*** Block opens ***
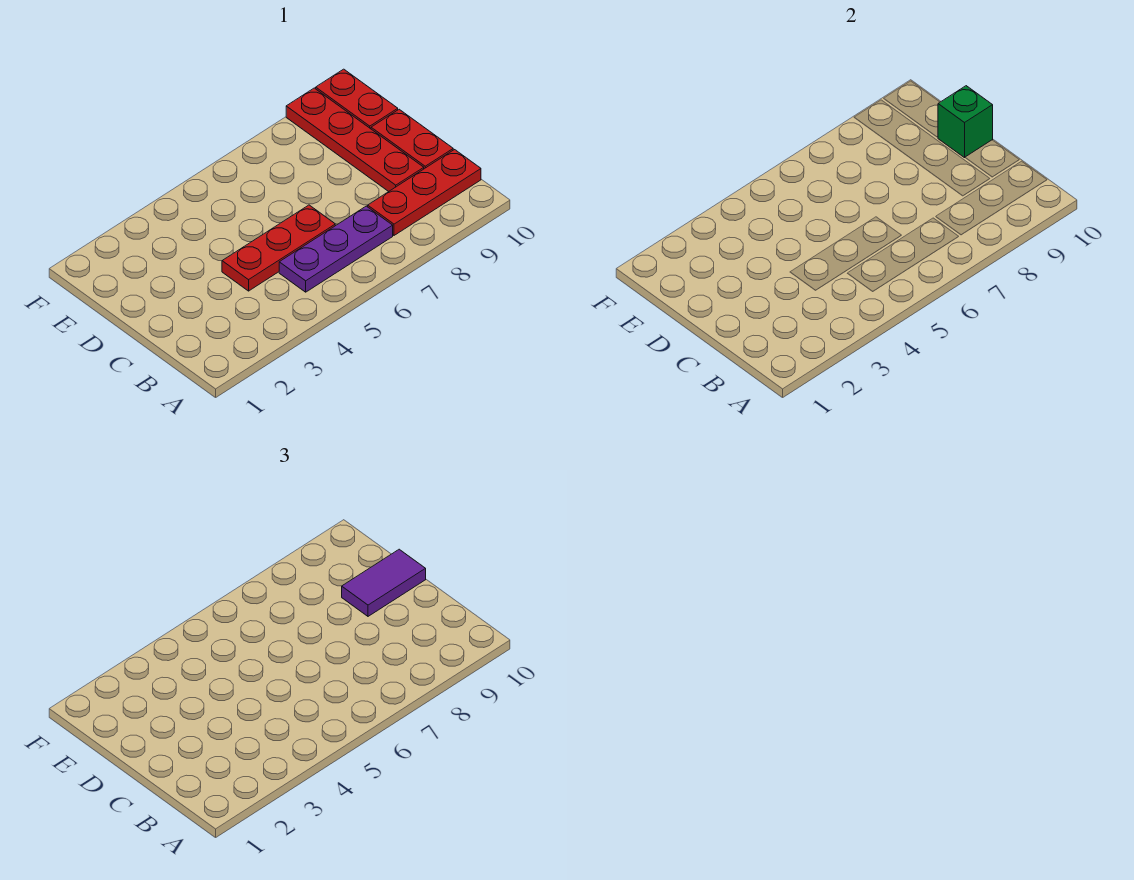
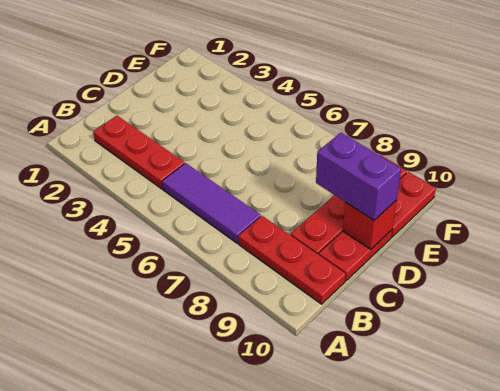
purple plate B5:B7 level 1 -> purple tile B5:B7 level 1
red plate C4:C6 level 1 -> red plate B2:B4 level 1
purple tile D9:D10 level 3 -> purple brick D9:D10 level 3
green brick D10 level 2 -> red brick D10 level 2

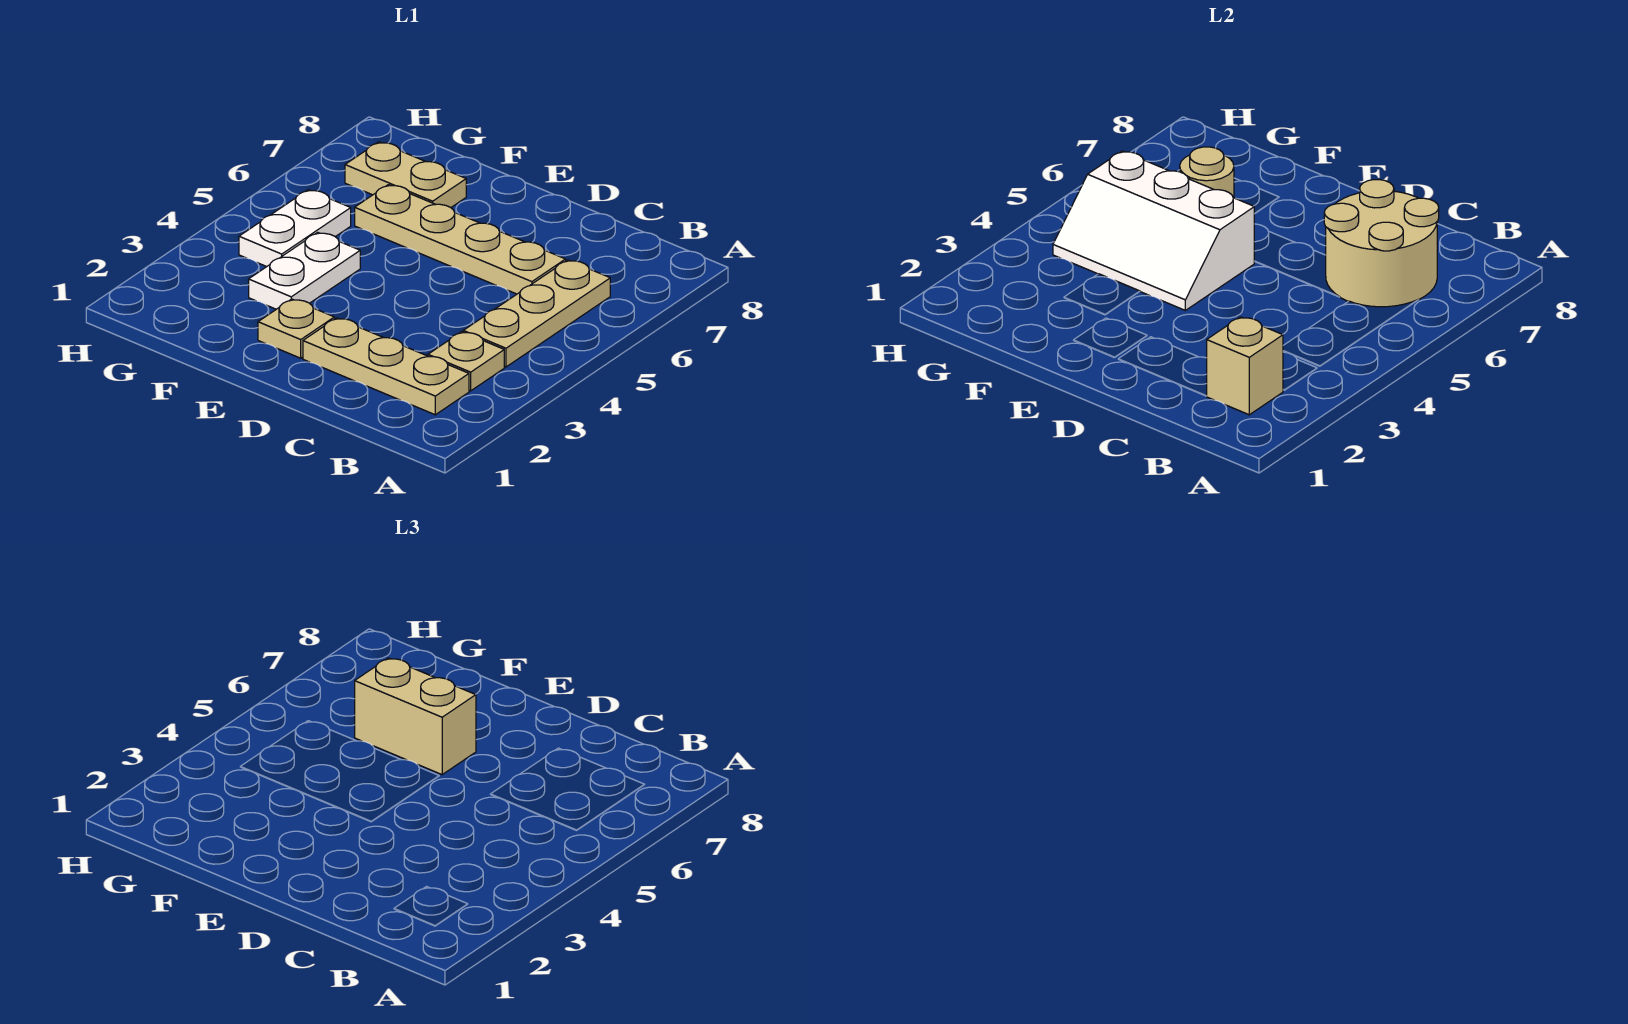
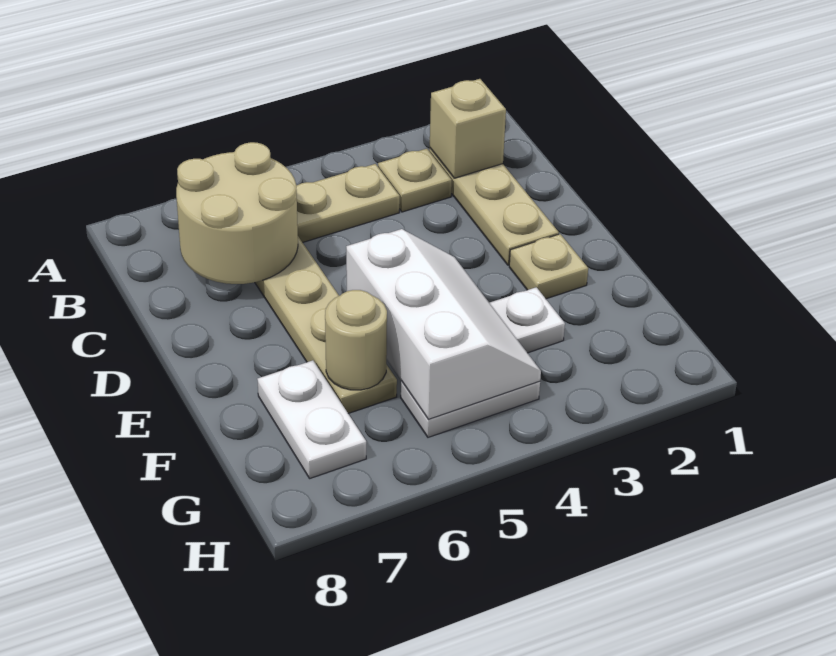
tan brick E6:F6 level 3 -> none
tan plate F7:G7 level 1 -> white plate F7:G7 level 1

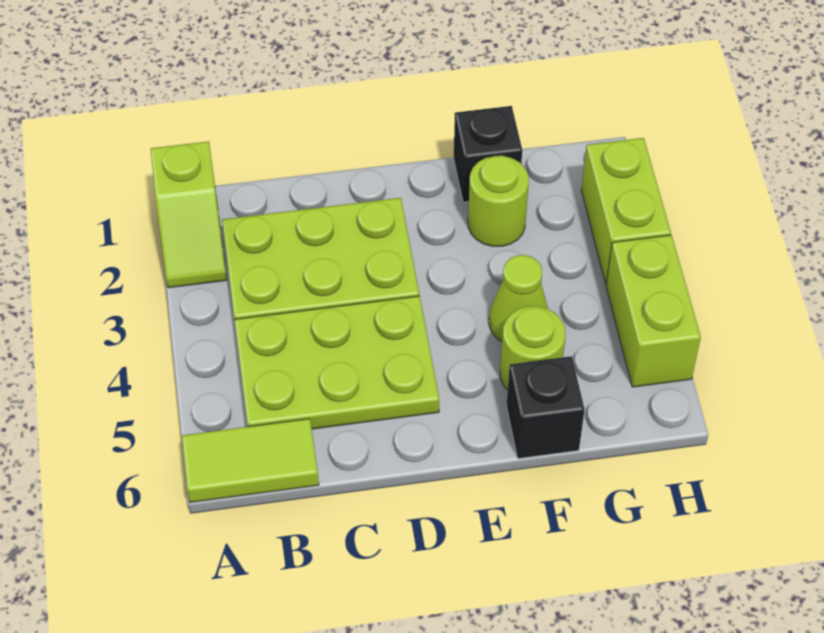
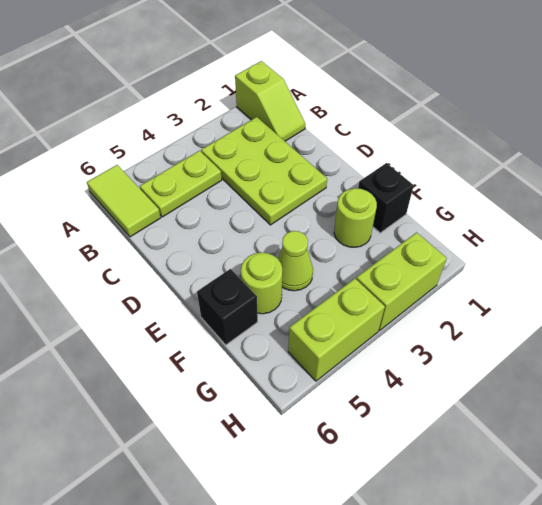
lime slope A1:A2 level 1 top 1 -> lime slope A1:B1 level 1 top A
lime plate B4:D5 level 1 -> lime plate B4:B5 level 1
*** Block closes ***
**Assignment**
Each of the records above needs to be transcribed exactly, apart from its pictures.

**Exercise solution**
purple plate B5:B7 level 1 -> purple tile B5:B7 level 1
red plate C4:C6 level 1 -> red plate B2:B4 level 1
purple tile D9:D10 level 3 -> purple brick D9:D10 level 3
green brick D10 level 2 -> red brick D10 level 2

tan brick E6:F6 level 3 -> none
tan plate F7:G7 level 1 -> white plate F7:G7 level 1

lime slope A1:A2 level 1 top 1 -> lime slope A1:B1 level 1 top A
lime plate B4:D5 level 1 -> lime plate B4:B5 level 1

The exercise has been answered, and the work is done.